**Exercise inputs:**
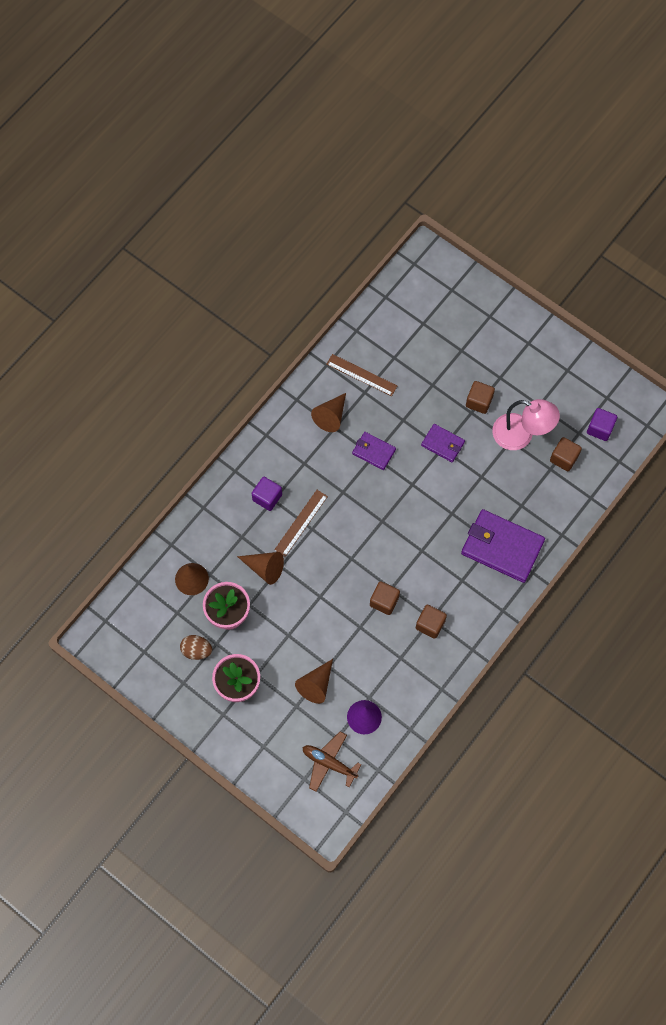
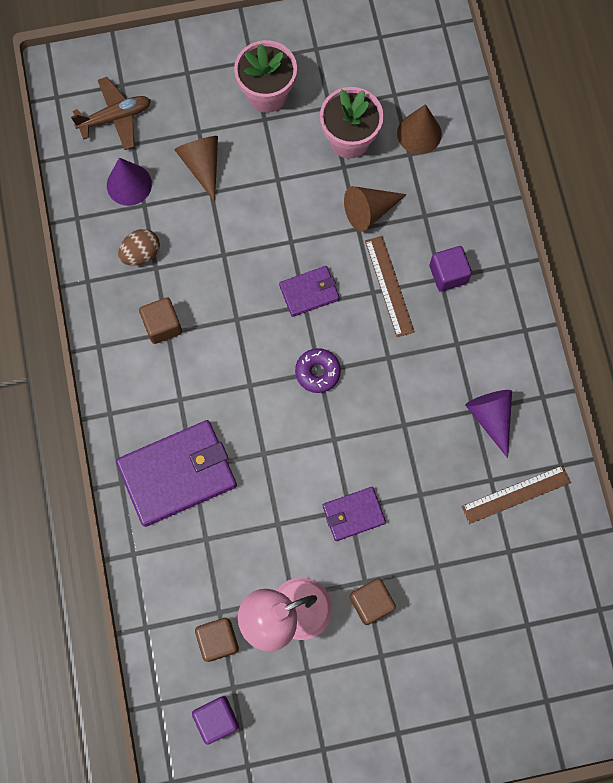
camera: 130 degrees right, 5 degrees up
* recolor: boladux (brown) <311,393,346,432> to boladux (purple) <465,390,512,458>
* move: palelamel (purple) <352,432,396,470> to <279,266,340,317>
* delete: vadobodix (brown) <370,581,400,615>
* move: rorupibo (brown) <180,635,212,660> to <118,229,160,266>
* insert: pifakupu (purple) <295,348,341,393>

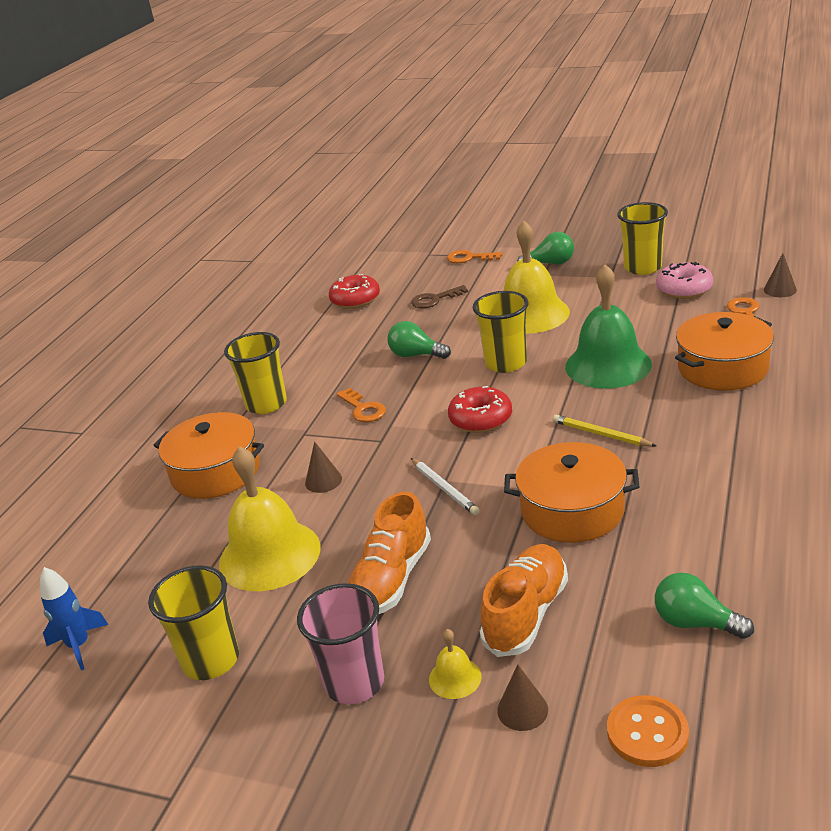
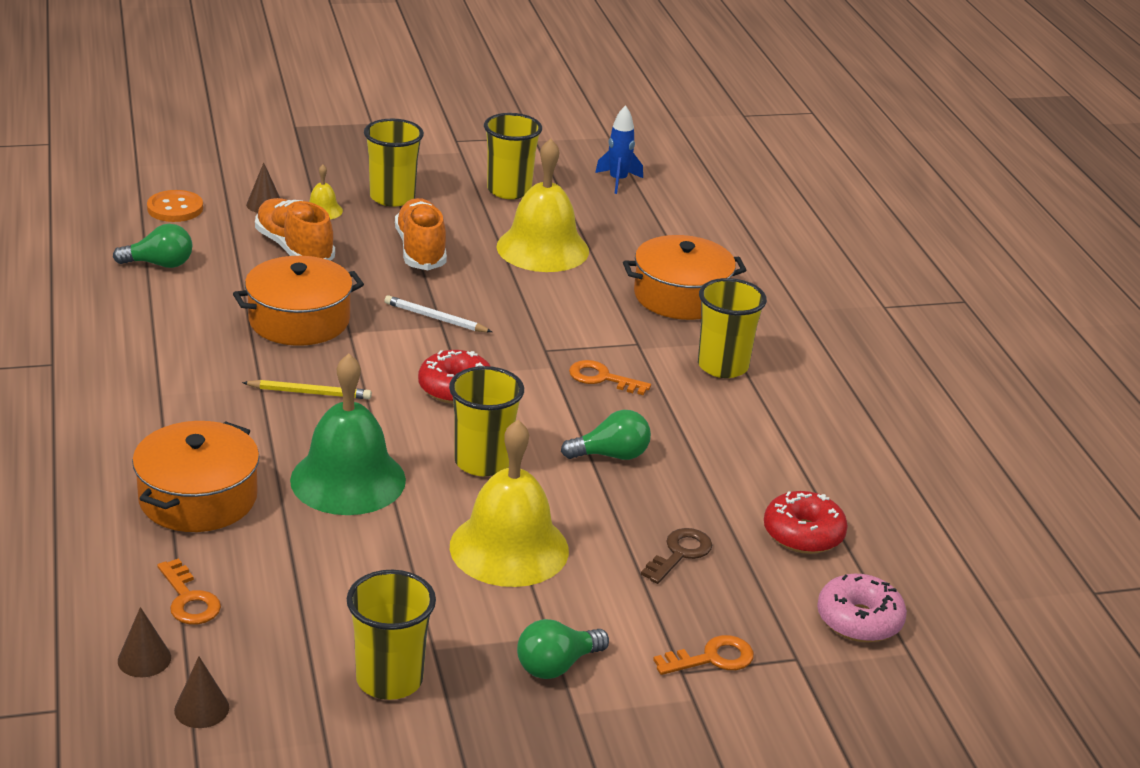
camera: 140 degrees right, 0 degrees up
* move: pifakupu (pink) <656,262,713,299> to <817,574,907,642>
* move: boladux (brown) <305,441,342,493> to <174,657,229,728>
* rotate:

**Work order:** An exact repetition of the listing is needed, with the pictures dropped.

**Task answer:**
camera: 130 degrees right, 5 degrees up
* recolor: boladux (brown) <311,393,346,432> to boladux (purple) <465,390,512,458>
* move: palelamel (purple) <352,432,396,470> to <279,266,340,317>
* delete: vadobodix (brown) <370,581,400,615>
* move: rorupibo (brown) <180,635,212,660> to <118,229,160,266>
* insert: pifakupu (purple) <295,348,341,393>

camera: 140 degrees right, 0 degrees up
* move: pifakupu (pink) <656,262,713,299> to <817,574,907,642>
* move: boladux (brown) <305,441,342,493> to <174,657,229,728>
* rotate:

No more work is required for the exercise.